* Required action
Each record that follows is to be transcribed exactly, excluding its images.

━━━━━━━━━━━━━━━━

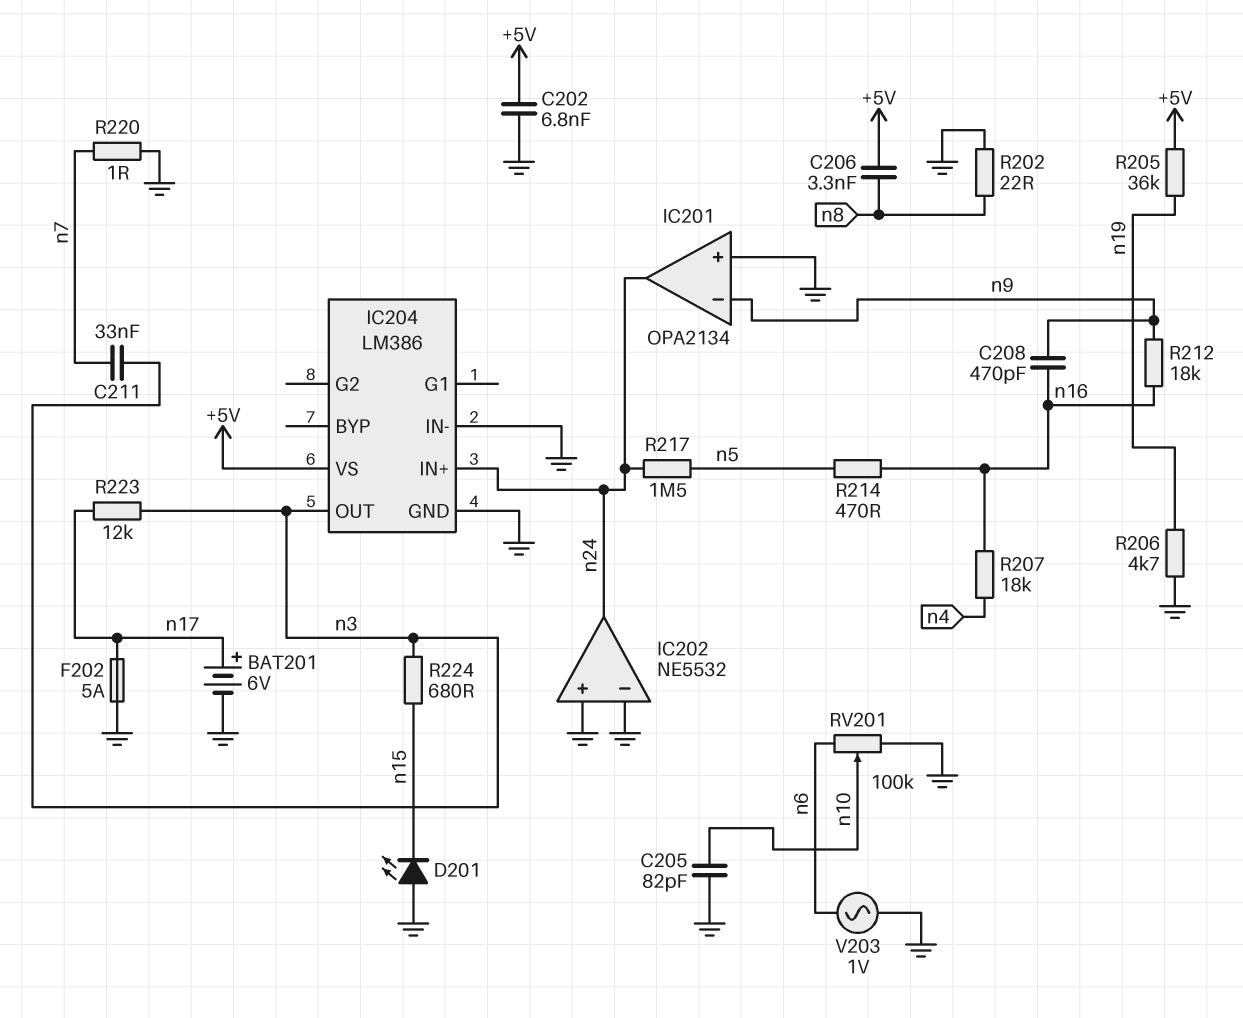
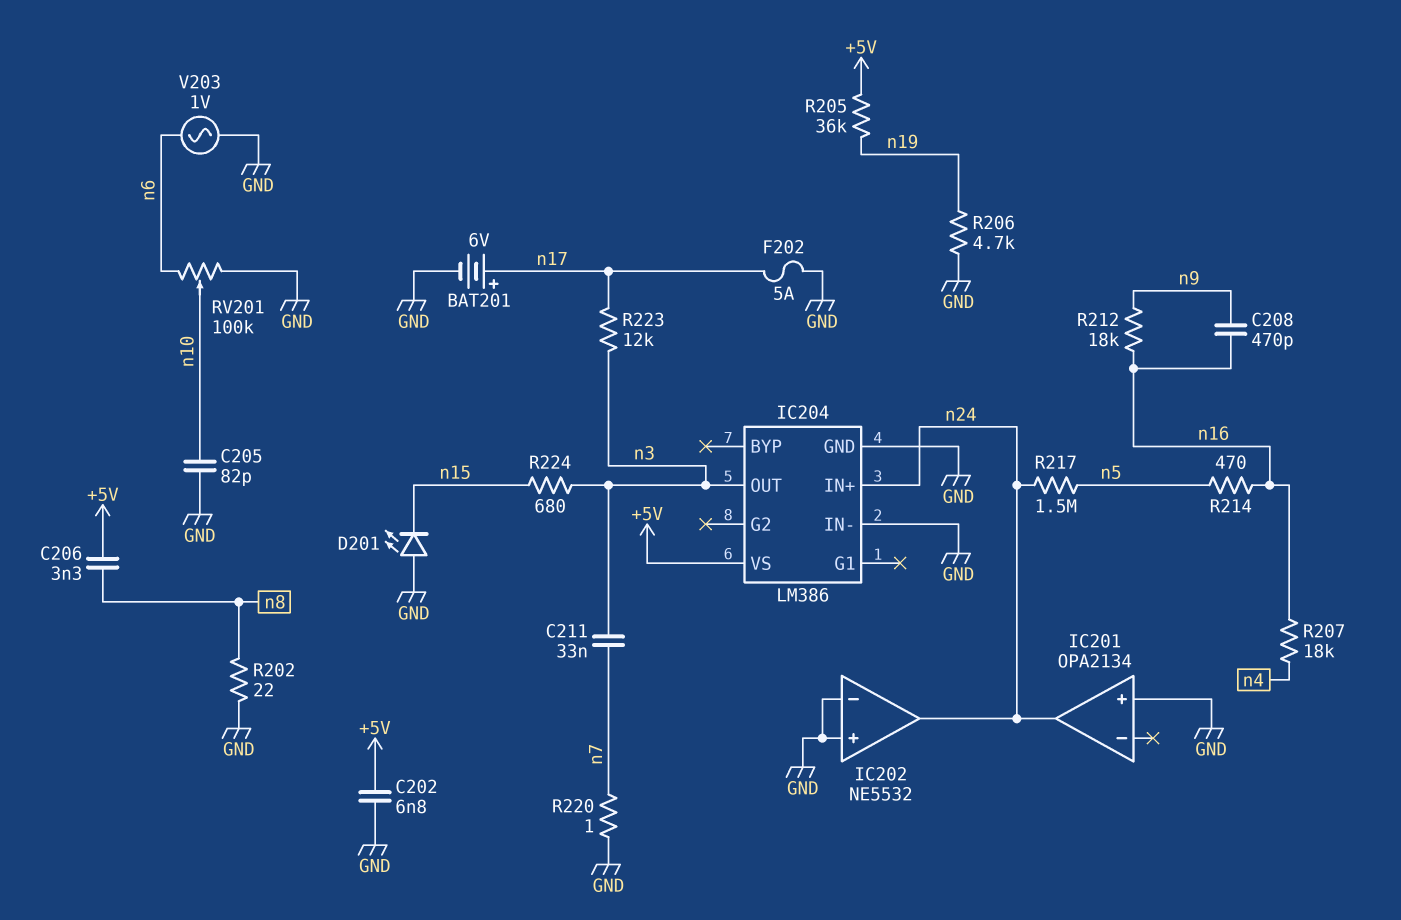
IC201 pin in-: n9 -> none

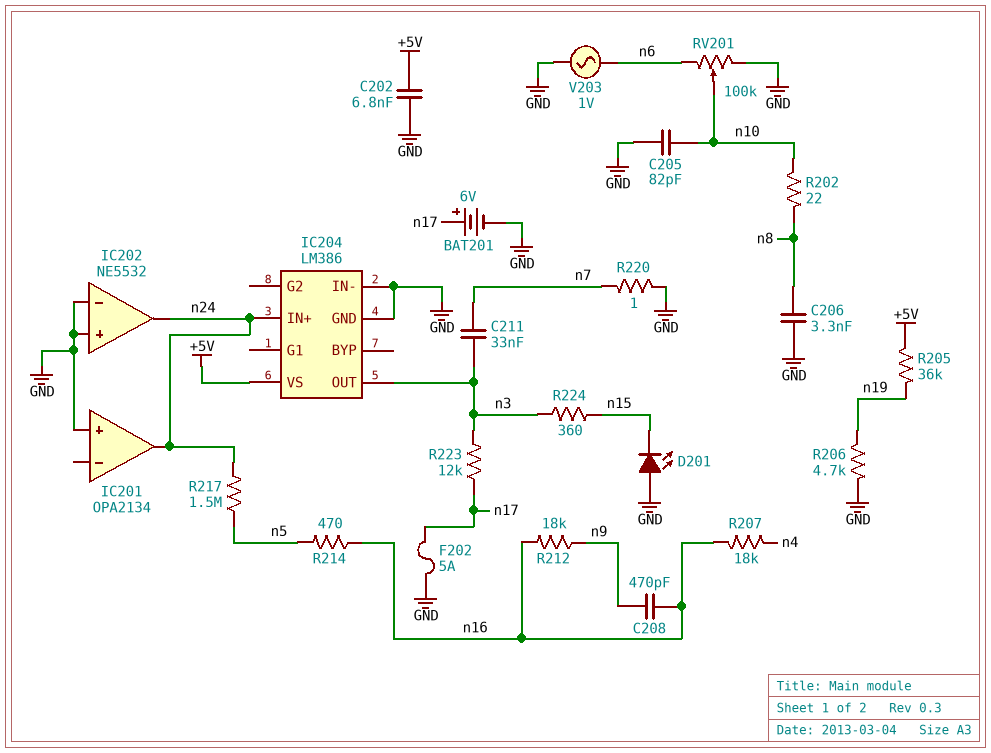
C206: 3.3nF (+5V, n8) -> 3.3nF (GND, n8)
R202: 22 (GND, n8) -> 22 (n8, n10)
R224: 680 (n3, n15) -> 360 (n3, n15)

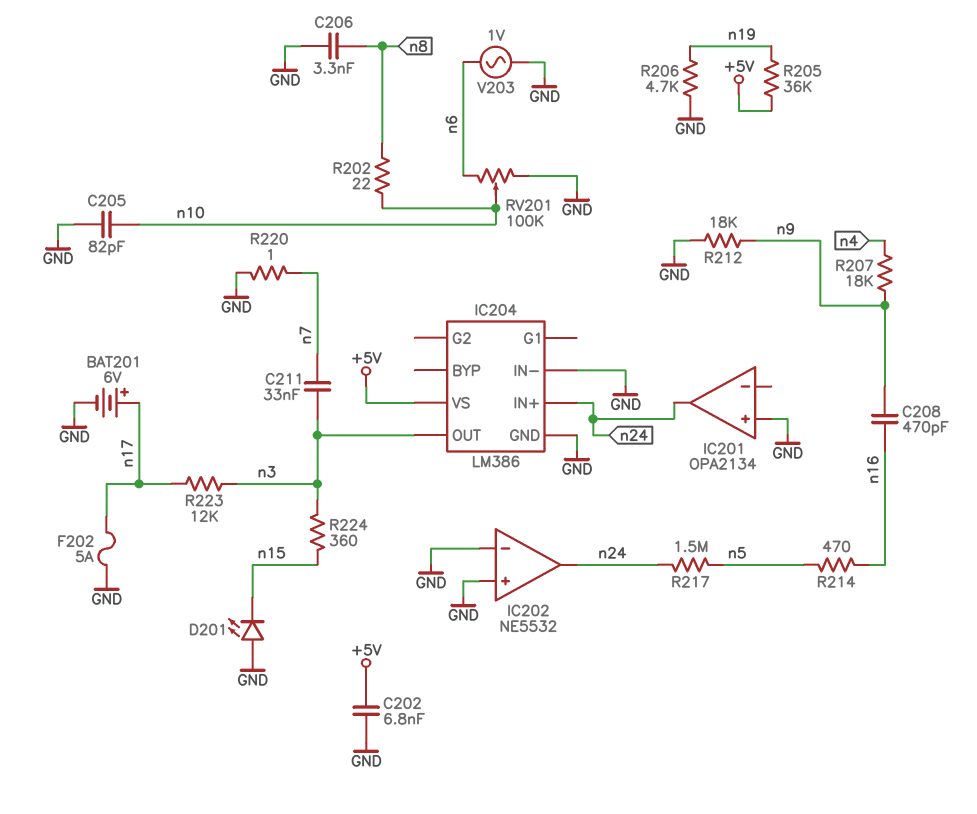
R207: 18k (n4, n16) -> 18k (n4, n9)
R212: 18k (n9, n16) -> 18k (GND, n9)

━━━━━━━━━━━━━━━━

* Output of the task
IC201 pin in-: n9 -> none

C206: 3.3nF (+5V, n8) -> 3.3nF (GND, n8)
R202: 22 (GND, n8) -> 22 (n8, n10)
R224: 680 (n3, n15) -> 360 (n3, n15)

R207: 18k (n4, n16) -> 18k (n4, n9)
R212: 18k (n9, n16) -> 18k (GND, n9)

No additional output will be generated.